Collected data

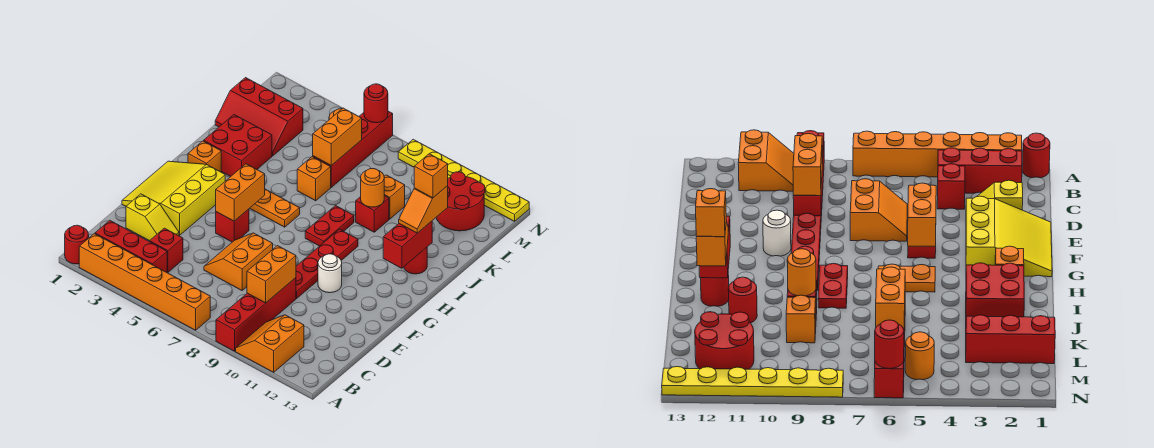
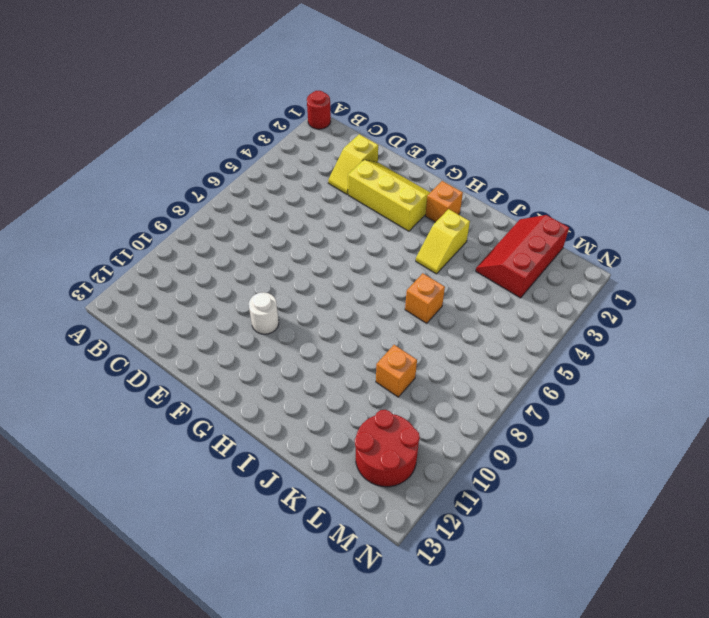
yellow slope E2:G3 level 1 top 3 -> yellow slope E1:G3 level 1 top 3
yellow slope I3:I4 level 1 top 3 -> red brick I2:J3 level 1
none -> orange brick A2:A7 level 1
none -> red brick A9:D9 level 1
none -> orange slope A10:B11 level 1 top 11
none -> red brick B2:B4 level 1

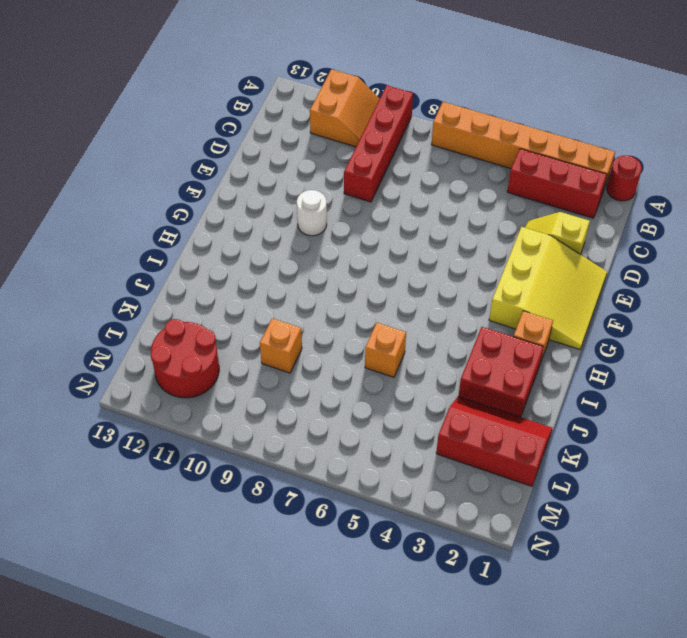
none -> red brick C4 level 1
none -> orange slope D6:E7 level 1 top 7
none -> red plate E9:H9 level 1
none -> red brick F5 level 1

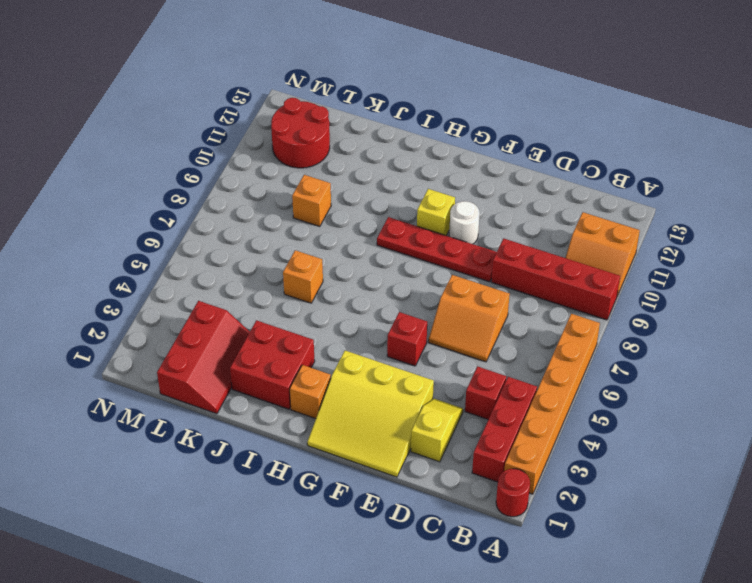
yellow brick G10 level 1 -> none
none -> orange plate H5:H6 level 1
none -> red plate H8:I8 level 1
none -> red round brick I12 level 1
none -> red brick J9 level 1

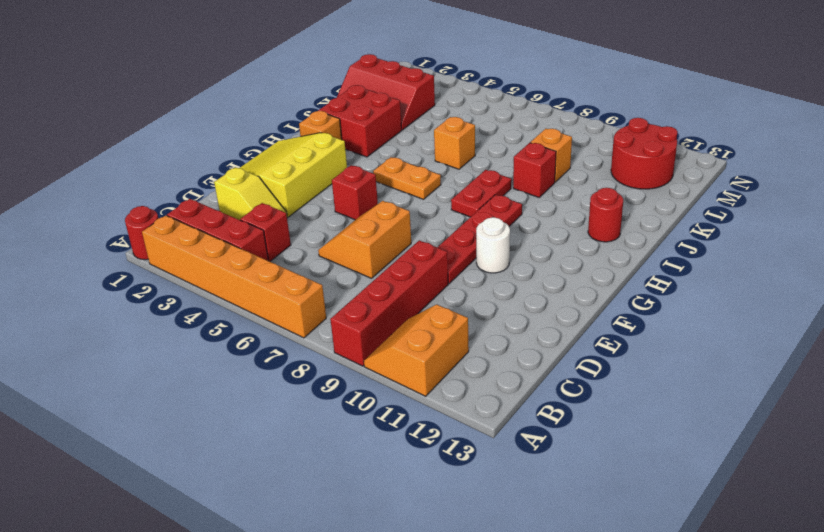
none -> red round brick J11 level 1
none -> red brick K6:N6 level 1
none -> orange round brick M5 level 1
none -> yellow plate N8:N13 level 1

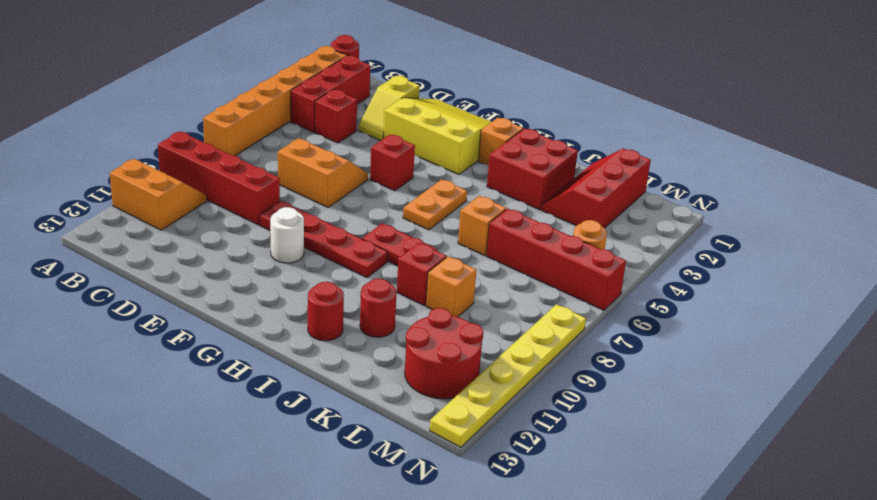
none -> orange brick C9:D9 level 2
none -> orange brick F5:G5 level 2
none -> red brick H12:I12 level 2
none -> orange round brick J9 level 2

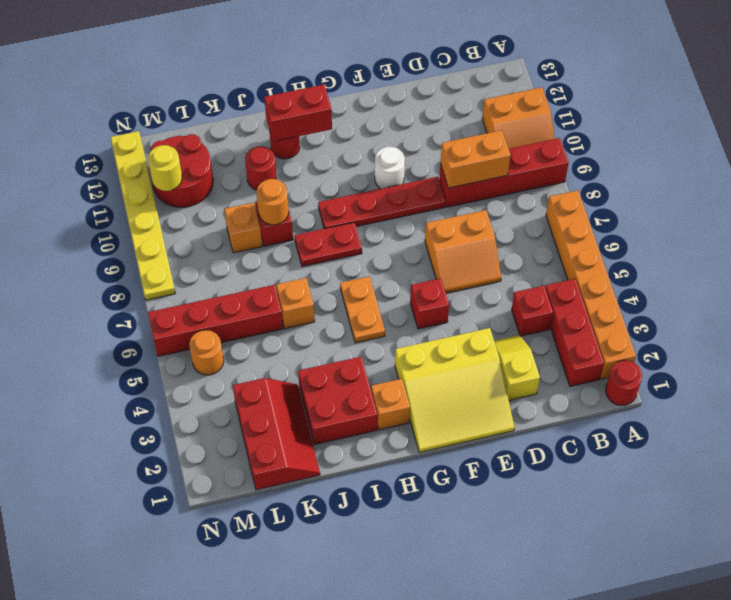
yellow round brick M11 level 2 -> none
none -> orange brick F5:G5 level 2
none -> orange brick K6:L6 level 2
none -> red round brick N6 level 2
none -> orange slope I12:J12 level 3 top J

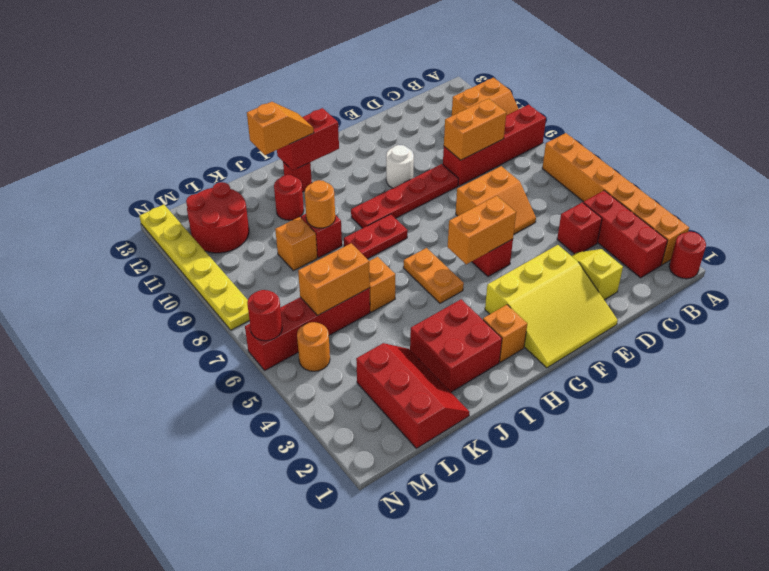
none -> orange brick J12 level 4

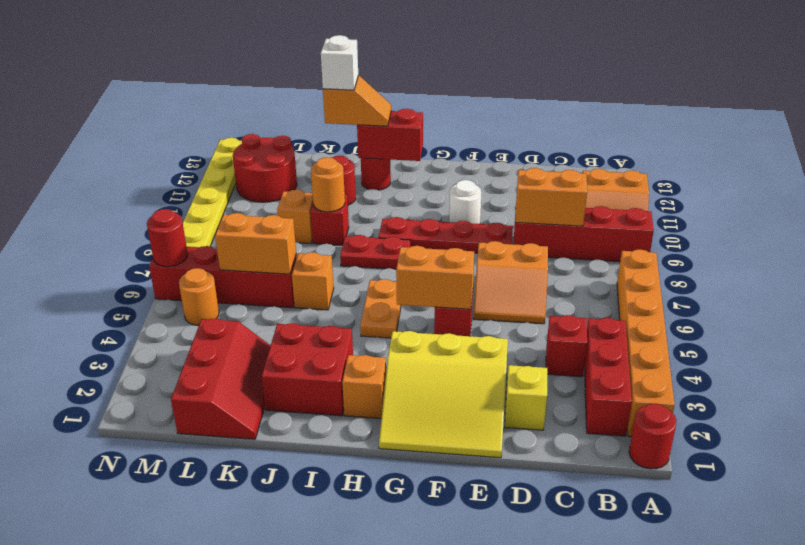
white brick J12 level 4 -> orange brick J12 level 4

Instructions to follow
Quote each record exactly as it stands, minus the pictures.

Solution to this problem
yellow slope E2:G3 level 1 top 3 -> yellow slope E1:G3 level 1 top 3
yellow slope I3:I4 level 1 top 3 -> red brick I2:J3 level 1
none -> orange brick A2:A7 level 1
none -> red brick A9:D9 level 1
none -> orange slope A10:B11 level 1 top 11
none -> red brick B2:B4 level 1

none -> red brick C4 level 1
none -> orange slope D6:E7 level 1 top 7
none -> red plate E9:H9 level 1
none -> red brick F5 level 1

yellow brick G10 level 1 -> none
none -> orange plate H5:H6 level 1
none -> red plate H8:I8 level 1
none -> red round brick I12 level 1
none -> red brick J9 level 1

none -> red round brick J11 level 1
none -> red brick K6:N6 level 1
none -> orange round brick M5 level 1
none -> yellow plate N8:N13 level 1

none -> orange brick C9:D9 level 2
none -> orange brick F5:G5 level 2
none -> red brick H12:I12 level 2
none -> orange round brick J9 level 2

yellow round brick M11 level 2 -> none
none -> orange brick F5:G5 level 2
none -> orange brick K6:L6 level 2
none -> red round brick N6 level 2
none -> orange slope I12:J12 level 3 top J

none -> orange brick J12 level 4

white brick J12 level 4 -> orange brick J12 level 4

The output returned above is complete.